GIVEN RECORDS below:
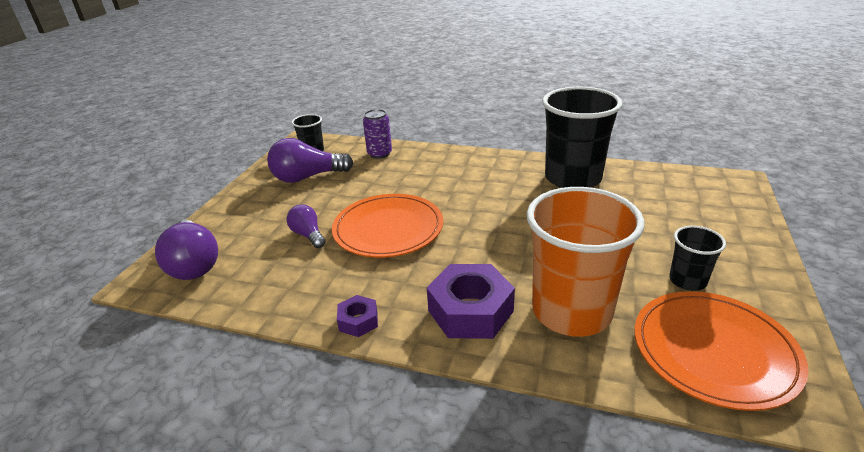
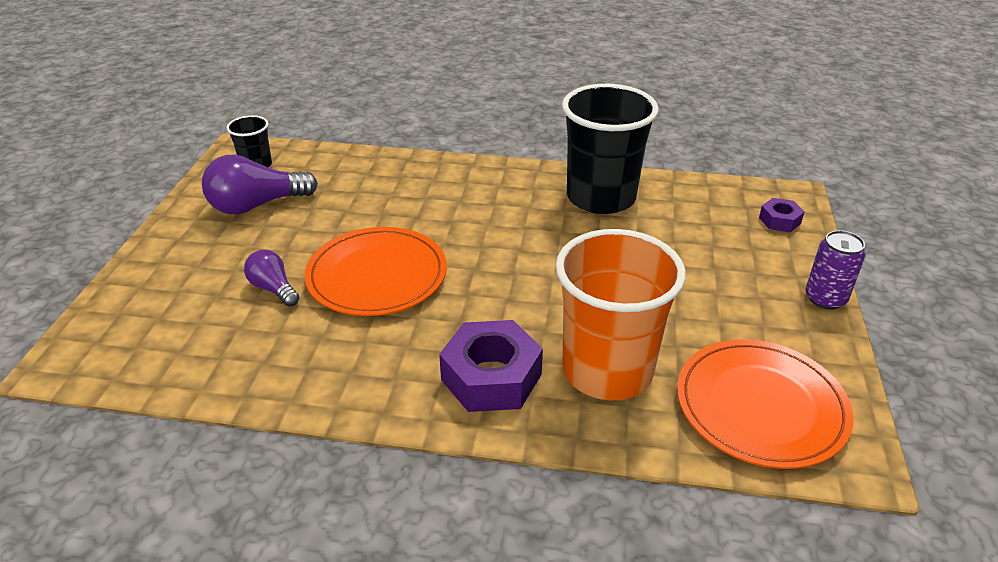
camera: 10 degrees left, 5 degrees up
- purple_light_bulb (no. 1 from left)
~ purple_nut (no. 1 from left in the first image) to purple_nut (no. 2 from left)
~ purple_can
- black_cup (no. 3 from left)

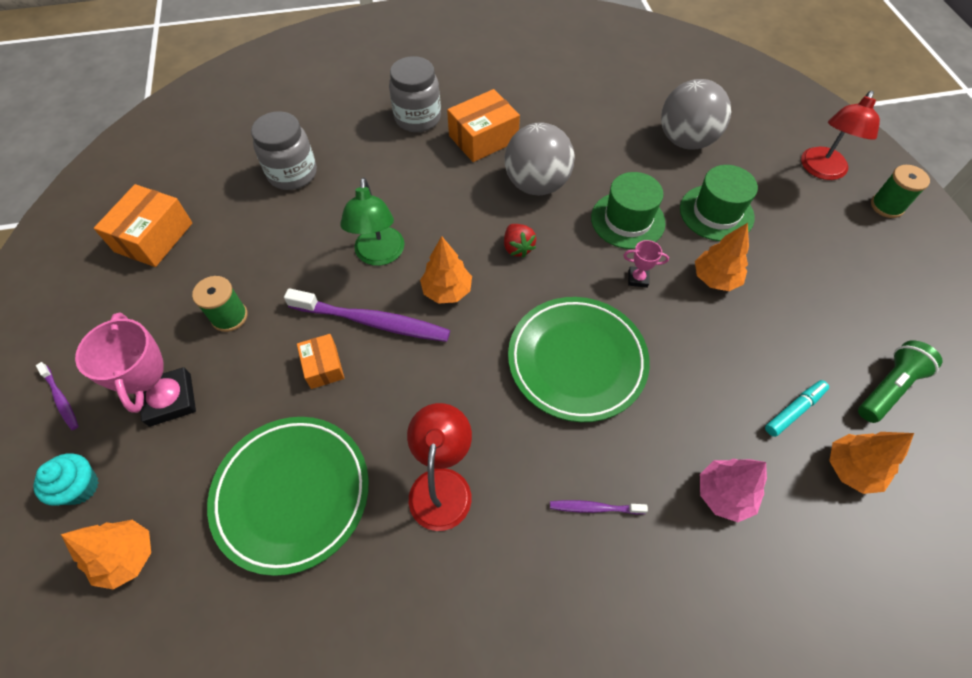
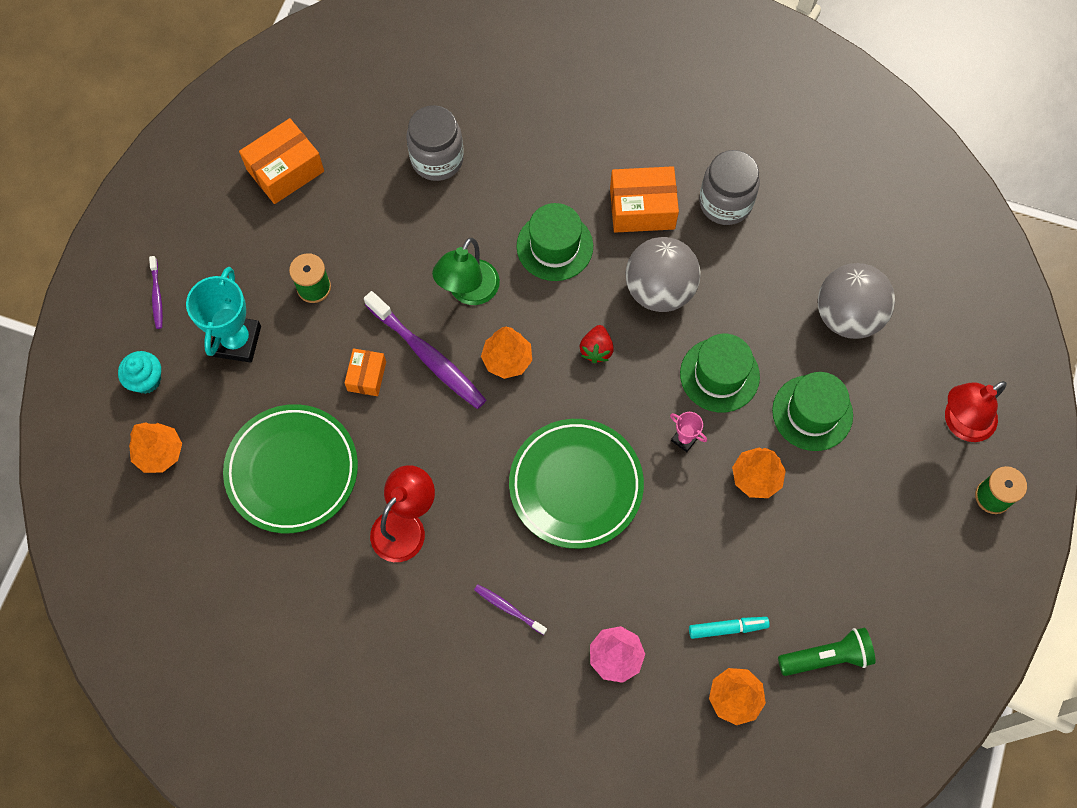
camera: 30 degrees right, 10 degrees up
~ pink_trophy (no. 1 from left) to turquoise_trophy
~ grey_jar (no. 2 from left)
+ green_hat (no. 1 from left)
End of GIVEN RECORDS.
WHAT YOU WILL DO |
Without any of the pictures, repeat the entries above word for word.

SOLVED EXERCISE |
camera: 10 degrees left, 5 degrees up
- purple_light_bulb (no. 1 from left)
~ purple_nut (no. 1 from left in the first image) to purple_nut (no. 2 from left)
~ purple_can
- black_cup (no. 3 from left)

camera: 30 degrees right, 10 degrees up
~ pink_trophy (no. 1 from left) to turquoise_trophy
~ grey_jar (no. 2 from left)
+ green_hat (no. 1 from left)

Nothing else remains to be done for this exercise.